» Request: Repeat exactly the lines below that lie between the line with "black cone: none = 0 -> [348,324,450,414] = 1" and the line with "brown domino: [231,384,315,450]", counting both of those lines as part of the answer.

» Records for processing:
-=-=-

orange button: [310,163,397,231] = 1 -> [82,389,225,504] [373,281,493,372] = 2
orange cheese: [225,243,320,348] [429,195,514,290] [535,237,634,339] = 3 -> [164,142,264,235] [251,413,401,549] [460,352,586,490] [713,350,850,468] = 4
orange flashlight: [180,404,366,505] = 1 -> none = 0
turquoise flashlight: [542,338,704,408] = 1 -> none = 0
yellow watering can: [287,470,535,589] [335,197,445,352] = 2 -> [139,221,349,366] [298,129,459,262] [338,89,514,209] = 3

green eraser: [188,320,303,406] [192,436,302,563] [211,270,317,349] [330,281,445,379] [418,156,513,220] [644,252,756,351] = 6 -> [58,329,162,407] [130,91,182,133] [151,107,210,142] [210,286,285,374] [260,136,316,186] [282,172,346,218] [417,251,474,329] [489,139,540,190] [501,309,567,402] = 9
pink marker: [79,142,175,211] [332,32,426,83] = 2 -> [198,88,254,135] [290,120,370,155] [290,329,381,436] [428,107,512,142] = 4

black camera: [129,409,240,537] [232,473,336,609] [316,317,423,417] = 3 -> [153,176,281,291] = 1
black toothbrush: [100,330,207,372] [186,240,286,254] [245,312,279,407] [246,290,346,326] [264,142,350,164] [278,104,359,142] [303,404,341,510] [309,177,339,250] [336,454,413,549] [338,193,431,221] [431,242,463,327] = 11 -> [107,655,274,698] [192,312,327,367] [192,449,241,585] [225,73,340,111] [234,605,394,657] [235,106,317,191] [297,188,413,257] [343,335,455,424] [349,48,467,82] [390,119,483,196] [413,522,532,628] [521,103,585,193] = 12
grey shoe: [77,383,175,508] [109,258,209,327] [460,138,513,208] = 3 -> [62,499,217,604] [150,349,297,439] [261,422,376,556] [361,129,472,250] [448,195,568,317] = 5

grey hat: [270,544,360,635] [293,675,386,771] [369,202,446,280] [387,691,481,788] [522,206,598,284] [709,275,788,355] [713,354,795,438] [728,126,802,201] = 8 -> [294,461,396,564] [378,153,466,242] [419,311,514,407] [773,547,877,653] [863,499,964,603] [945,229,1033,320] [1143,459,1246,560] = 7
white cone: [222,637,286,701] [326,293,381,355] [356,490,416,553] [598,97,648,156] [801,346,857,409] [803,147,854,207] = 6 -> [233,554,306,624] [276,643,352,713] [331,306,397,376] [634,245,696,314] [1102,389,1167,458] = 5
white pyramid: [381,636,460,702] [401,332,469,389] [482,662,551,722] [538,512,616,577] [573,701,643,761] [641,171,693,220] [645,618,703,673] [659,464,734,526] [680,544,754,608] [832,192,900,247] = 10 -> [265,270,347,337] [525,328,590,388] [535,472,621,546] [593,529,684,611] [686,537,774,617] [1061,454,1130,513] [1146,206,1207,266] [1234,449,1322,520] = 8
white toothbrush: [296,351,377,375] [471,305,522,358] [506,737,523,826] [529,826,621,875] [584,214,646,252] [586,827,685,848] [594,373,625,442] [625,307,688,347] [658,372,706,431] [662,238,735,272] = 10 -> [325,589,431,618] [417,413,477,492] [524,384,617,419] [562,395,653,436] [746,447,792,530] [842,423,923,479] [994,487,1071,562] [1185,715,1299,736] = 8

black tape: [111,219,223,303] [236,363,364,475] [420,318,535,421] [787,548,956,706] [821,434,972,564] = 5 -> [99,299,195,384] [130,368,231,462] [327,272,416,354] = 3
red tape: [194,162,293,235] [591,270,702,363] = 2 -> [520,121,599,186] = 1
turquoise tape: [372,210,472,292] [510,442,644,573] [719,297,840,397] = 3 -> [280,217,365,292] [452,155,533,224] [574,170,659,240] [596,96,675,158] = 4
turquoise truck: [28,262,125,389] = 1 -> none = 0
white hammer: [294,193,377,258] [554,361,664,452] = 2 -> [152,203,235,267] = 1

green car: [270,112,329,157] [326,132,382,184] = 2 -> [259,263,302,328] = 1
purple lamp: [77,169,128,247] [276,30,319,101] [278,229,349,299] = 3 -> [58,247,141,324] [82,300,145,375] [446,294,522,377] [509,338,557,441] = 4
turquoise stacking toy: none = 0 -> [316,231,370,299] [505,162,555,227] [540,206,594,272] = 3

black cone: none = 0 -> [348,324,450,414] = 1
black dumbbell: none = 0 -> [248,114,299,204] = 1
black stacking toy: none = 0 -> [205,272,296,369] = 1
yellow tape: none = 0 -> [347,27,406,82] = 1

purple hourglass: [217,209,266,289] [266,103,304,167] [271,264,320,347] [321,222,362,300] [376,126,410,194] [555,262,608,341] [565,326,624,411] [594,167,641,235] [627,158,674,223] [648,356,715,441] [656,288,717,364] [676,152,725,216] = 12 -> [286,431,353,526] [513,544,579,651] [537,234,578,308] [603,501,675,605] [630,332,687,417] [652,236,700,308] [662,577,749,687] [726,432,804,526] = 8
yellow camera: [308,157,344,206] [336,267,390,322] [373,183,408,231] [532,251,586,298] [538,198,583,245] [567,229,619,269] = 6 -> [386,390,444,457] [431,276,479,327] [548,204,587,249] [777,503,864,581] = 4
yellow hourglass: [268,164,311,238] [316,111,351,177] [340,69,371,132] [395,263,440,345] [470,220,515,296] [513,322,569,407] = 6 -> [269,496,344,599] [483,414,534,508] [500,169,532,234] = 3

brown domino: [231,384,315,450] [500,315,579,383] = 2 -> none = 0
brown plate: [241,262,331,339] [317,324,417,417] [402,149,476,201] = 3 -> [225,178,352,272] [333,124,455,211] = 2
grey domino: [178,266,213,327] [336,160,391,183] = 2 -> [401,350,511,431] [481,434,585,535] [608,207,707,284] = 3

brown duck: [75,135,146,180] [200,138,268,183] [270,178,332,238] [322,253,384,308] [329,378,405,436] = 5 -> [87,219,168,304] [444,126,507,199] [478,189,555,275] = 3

-=-=-

» Answer:
black cone: none = 0 -> [348,324,450,414] = 1
black dumbbell: none = 0 -> [248,114,299,204] = 1
black stacking toy: none = 0 -> [205,272,296,369] = 1
yellow tape: none = 0 -> [347,27,406,82] = 1

purple hourglass: [217,209,266,289] [266,103,304,167] [271,264,320,347] [321,222,362,300] [376,126,410,194] [555,262,608,341] [565,326,624,411] [594,167,641,235] [627,158,674,223] [648,356,715,441] [656,288,717,364] [676,152,725,216] = 12 -> [286,431,353,526] [513,544,579,651] [537,234,578,308] [603,501,675,605] [630,332,687,417] [652,236,700,308] [662,577,749,687] [726,432,804,526] = 8
yellow camera: [308,157,344,206] [336,267,390,322] [373,183,408,231] [532,251,586,298] [538,198,583,245] [567,229,619,269] = 6 -> [386,390,444,457] [431,276,479,327] [548,204,587,249] [777,503,864,581] = 4
yellow hourglass: [268,164,311,238] [316,111,351,177] [340,69,371,132] [395,263,440,345] [470,220,515,296] [513,322,569,407] = 6 -> [269,496,344,599] [483,414,534,508] [500,169,532,234] = 3

brown domino: [231,384,315,450] [500,315,579,383] = 2 -> none = 0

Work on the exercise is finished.